Spatial object tracking data:
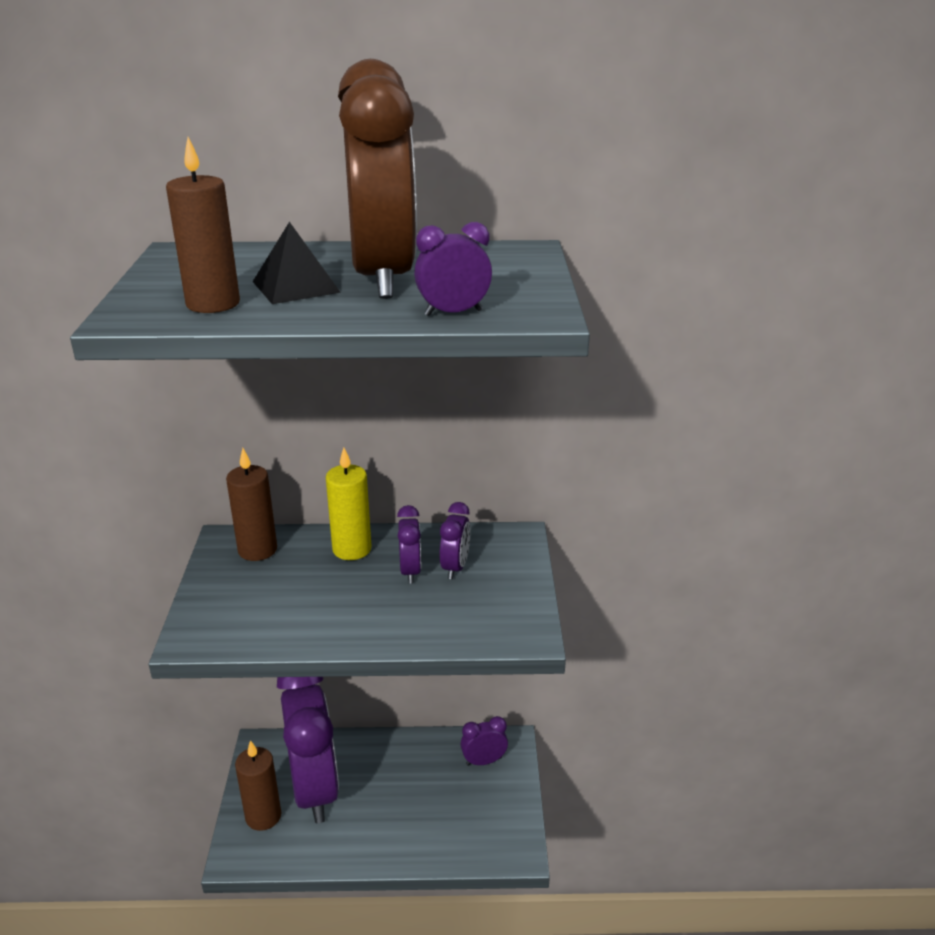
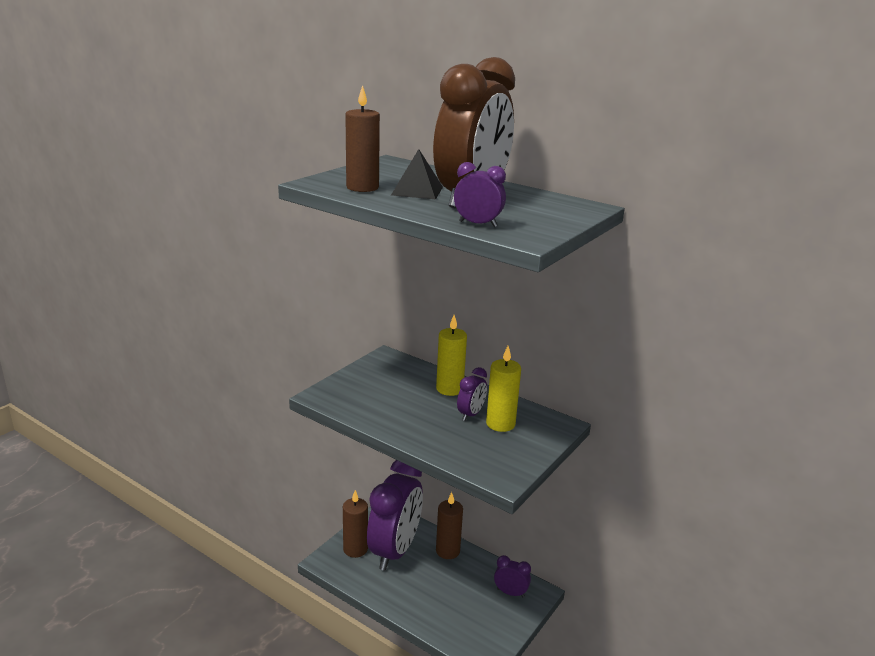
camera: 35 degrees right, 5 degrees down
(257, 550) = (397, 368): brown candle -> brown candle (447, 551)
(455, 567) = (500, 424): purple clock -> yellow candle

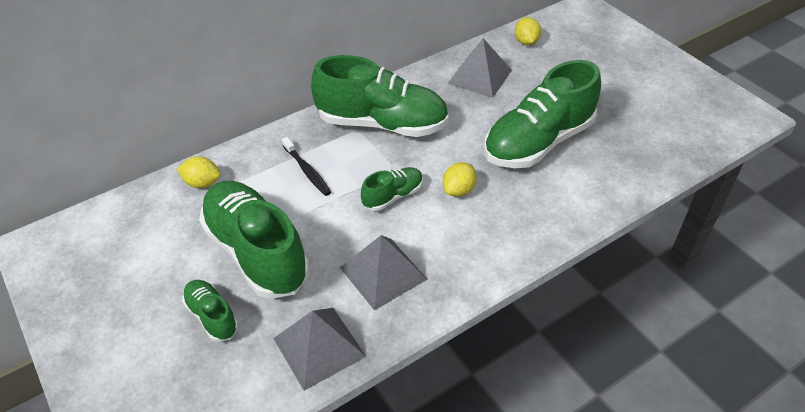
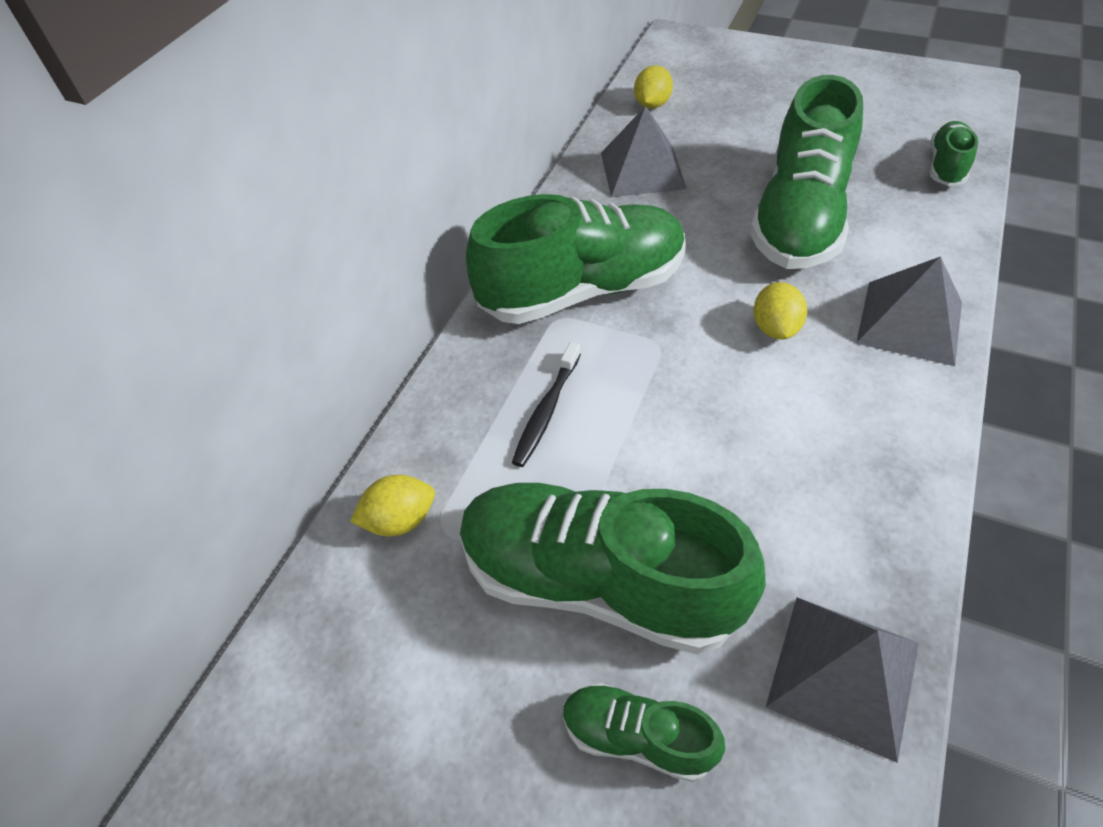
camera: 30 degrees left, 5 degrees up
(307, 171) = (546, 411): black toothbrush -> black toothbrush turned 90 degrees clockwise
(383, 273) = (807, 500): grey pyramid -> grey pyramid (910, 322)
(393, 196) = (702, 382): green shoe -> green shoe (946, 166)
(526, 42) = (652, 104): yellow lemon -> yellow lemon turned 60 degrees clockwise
* * *
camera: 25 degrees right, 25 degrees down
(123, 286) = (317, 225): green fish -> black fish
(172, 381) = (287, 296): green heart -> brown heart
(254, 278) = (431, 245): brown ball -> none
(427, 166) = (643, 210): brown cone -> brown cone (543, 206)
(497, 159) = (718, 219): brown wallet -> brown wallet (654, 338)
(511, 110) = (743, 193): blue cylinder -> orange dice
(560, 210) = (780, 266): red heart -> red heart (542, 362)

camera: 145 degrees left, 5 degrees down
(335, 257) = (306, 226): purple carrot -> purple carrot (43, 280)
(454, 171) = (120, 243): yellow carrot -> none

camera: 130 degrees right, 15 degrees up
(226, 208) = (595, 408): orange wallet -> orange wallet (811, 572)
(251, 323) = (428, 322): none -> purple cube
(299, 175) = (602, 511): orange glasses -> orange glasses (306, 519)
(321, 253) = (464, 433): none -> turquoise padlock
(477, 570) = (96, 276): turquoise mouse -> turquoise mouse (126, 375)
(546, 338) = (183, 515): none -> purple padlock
...
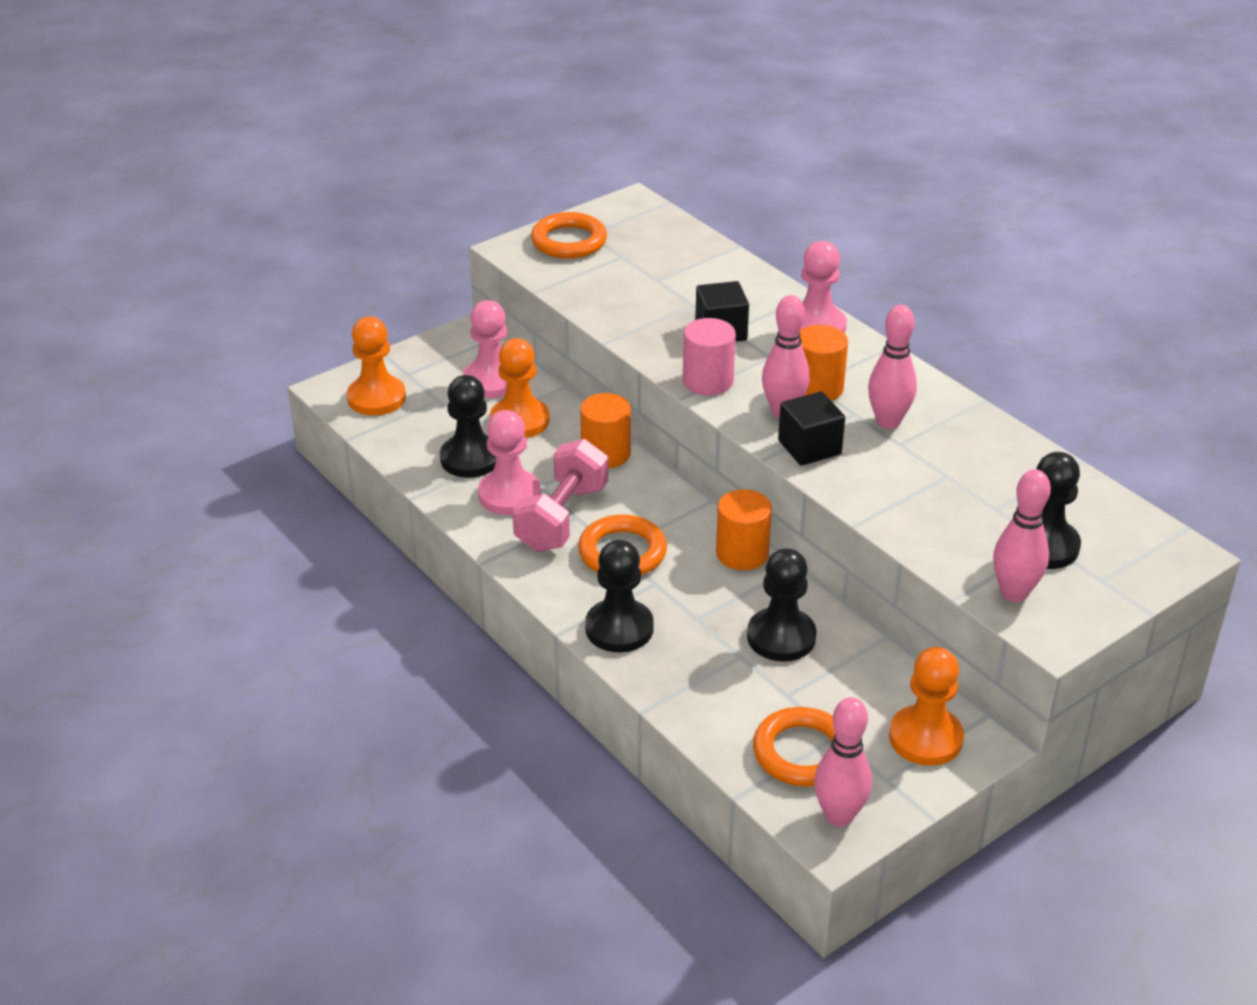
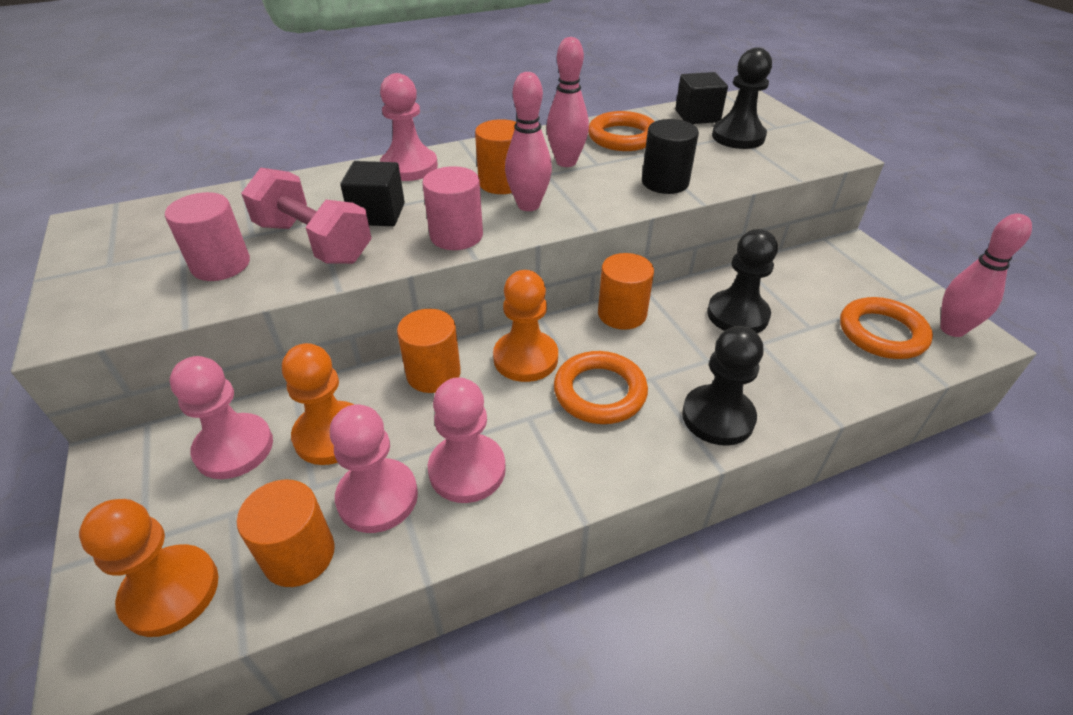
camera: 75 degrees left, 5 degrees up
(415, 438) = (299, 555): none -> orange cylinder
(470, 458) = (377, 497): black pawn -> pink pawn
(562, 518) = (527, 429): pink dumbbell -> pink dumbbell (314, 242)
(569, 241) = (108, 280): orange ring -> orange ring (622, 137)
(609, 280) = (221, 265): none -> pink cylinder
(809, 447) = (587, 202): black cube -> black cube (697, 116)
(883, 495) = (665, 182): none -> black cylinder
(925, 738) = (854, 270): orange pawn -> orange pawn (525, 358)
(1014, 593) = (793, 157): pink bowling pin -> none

> **PROMPT**: Every line above from the line with "(477, 570) = (96, 276): turquoise" to the line with "(546, 338) = (183, 515): none", both included, must be reproduced exactly, and no other line may appear.

> **SOLVED EXERCISE**:
(477, 570) = (96, 276): turquoise mouse -> turquoise mouse (126, 375)
(546, 338) = (183, 515): none -> purple padlock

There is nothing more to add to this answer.